▶ **ABOUT THIS TASK**:
Repeat word for word the lines from the one containing "gray arrow: (75, 58) -> (63, 59), moved" to the end of the material below, and leave all pictures out.

▶ **RECORD EXTRACTS**:
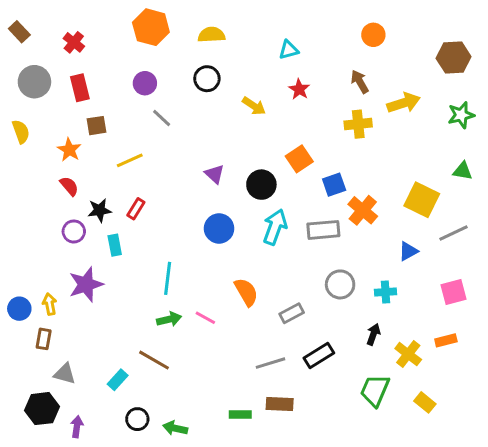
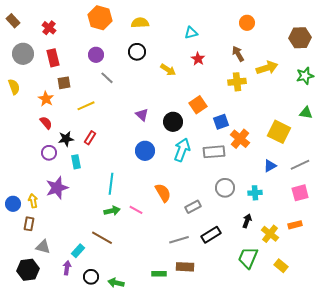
gray line: (454, 233) -> (300, 165), moved
purple arrow: (77, 427) -> (67, 268), moved

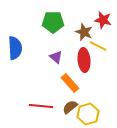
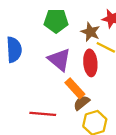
purple triangle: (56, 57) -> (59, 60), size x1.6
brown semicircle: (70, 107) -> (82, 103), moved

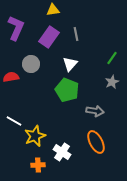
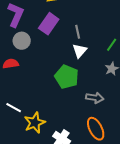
gray line: (76, 34) -> (78, 32), moved
gray circle: (31, 64) -> (22, 41), moved
white triangle: (70, 64) -> (80, 51), moved

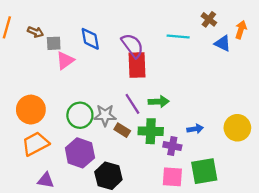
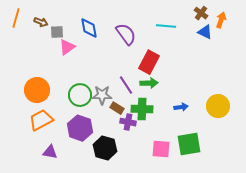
brown cross: (209, 19) -> (201, 13), moved
red rectangle: (137, 65) -> (149, 62), moved, turned 30
purple cross: (172, 146) -> (128, 122), moved

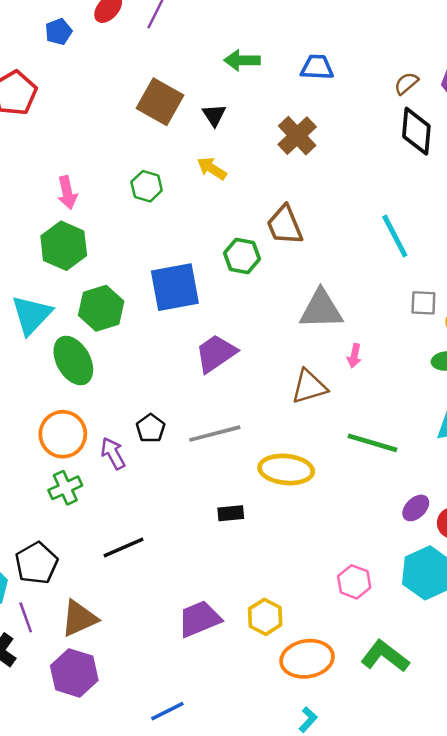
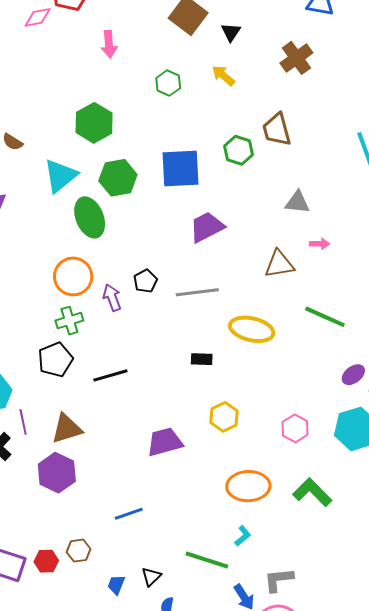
pink arrow: (67, 192) -> (109, 44), moved
gray triangle: (321, 309) -> (297, 202), size x0.7
pink arrow: (354, 356) -> (320, 244), turned -108
black pentagon: (37, 563) -> (55, 360), moved
yellow hexagon: (265, 617) -> (224, 417), moved

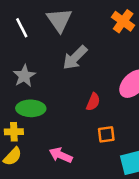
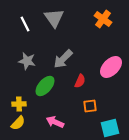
gray arrow: (75, 58) -> (63, 59), moved
gray star: (24, 76) -> (27, 61), turned -30
green ellipse: (31, 108) -> (45, 86), moved, turned -50

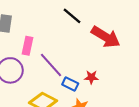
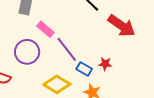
pink rectangle: (27, 46) -> (45, 29), turned -66

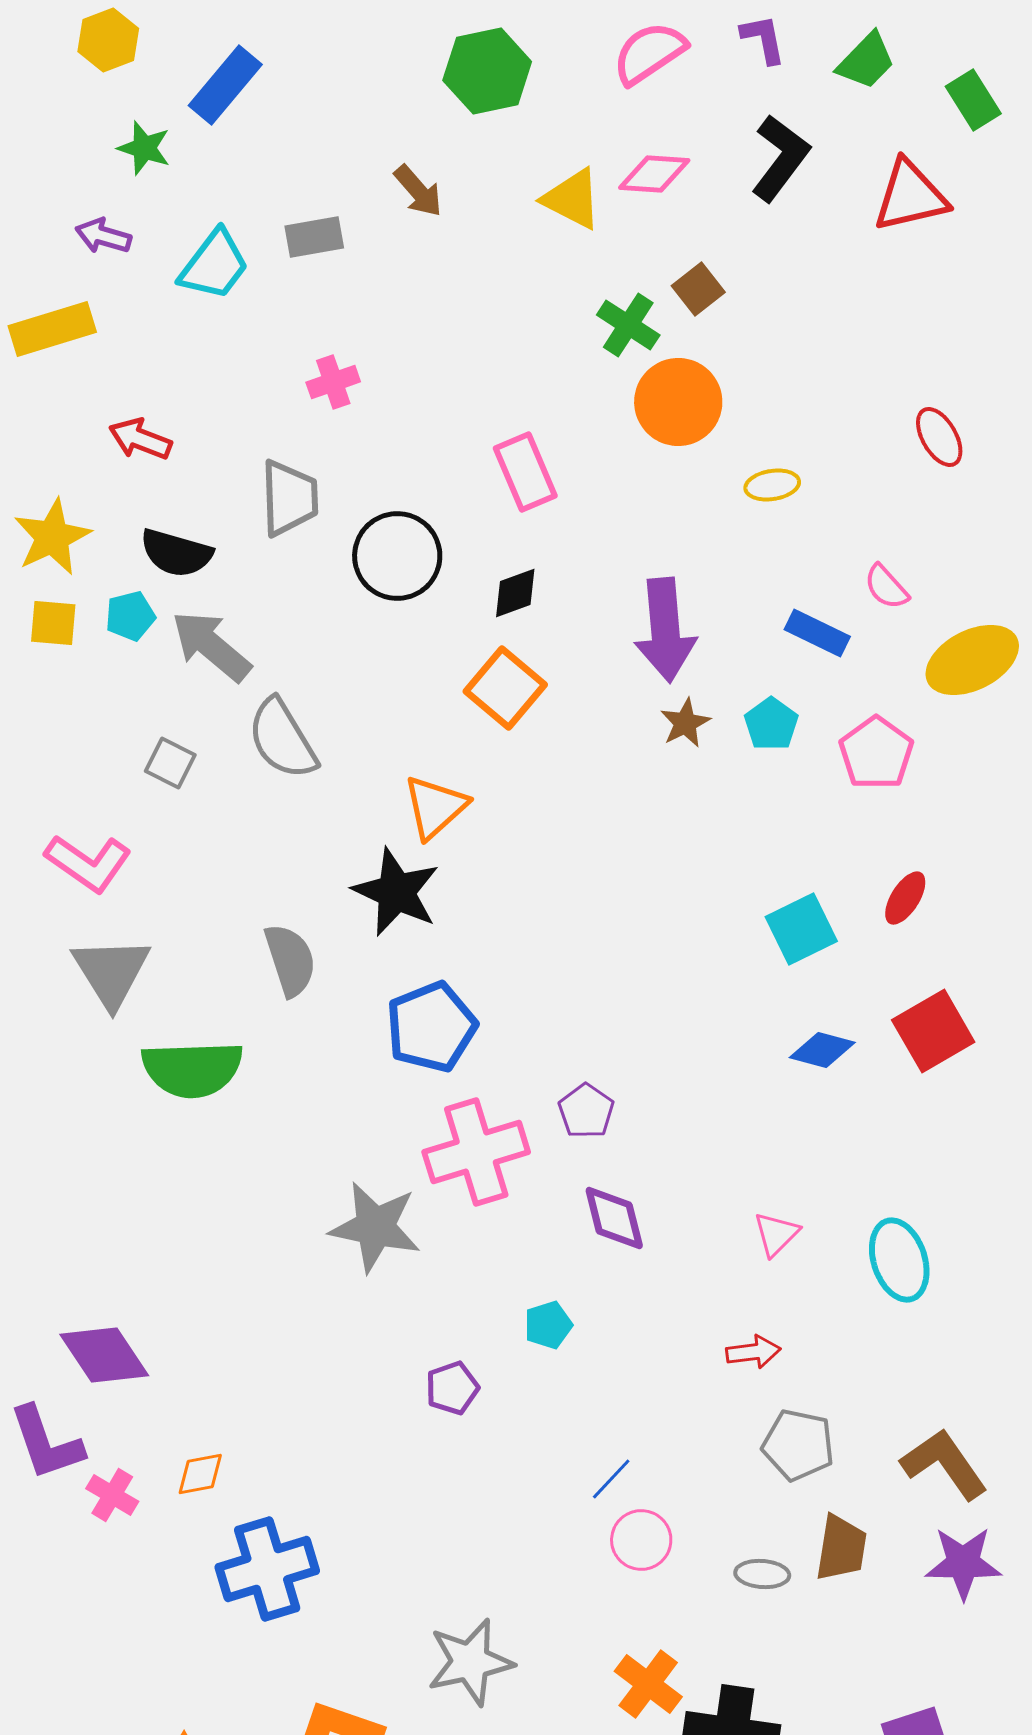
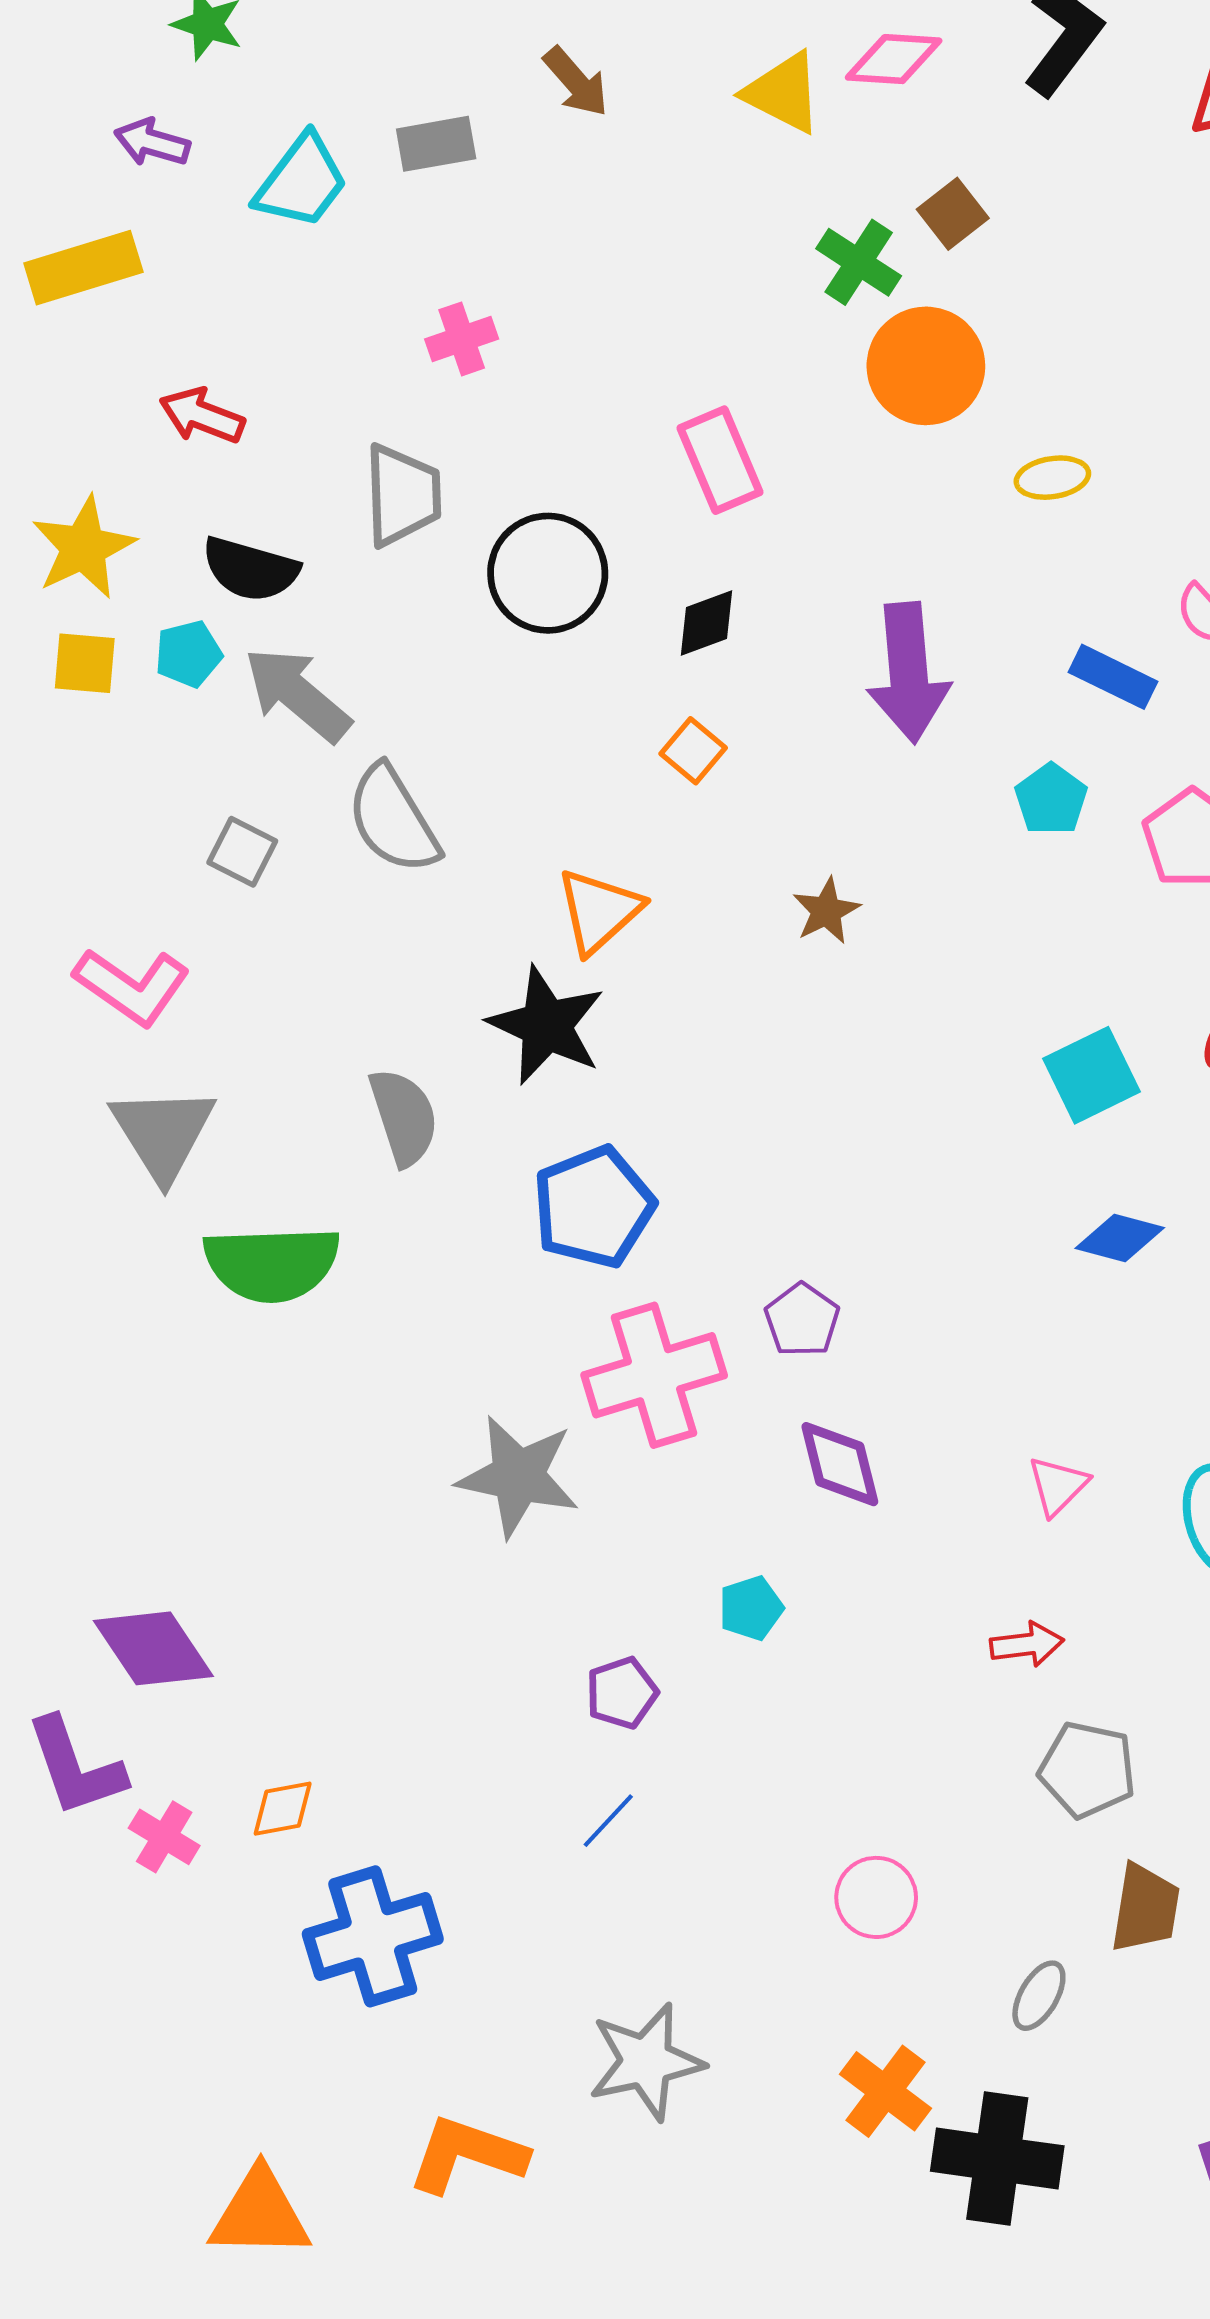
orange square: (505, 688) -> (693, 751), size x0.6
brown star: (685, 723) -> (826, 911), moved
blue line: (611, 1479) -> (608, 1821), moved
gray ellipse: (762, 1574) -> (1039, 1996), moved, turned -64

▶ **EXERCISE RESULT**:
gray arrow: (75, 58) -> (63, 59), moved
gray star: (24, 76) -> (27, 61), turned -30
green ellipse: (31, 108) -> (45, 86), moved, turned -50

pink rectangle: (27, 46) -> (45, 29), turned -66

orange square: (505, 688) -> (693, 751), size x0.6
brown star: (685, 723) -> (826, 911), moved
blue line: (611, 1479) -> (608, 1821), moved
gray ellipse: (762, 1574) -> (1039, 1996), moved, turned -64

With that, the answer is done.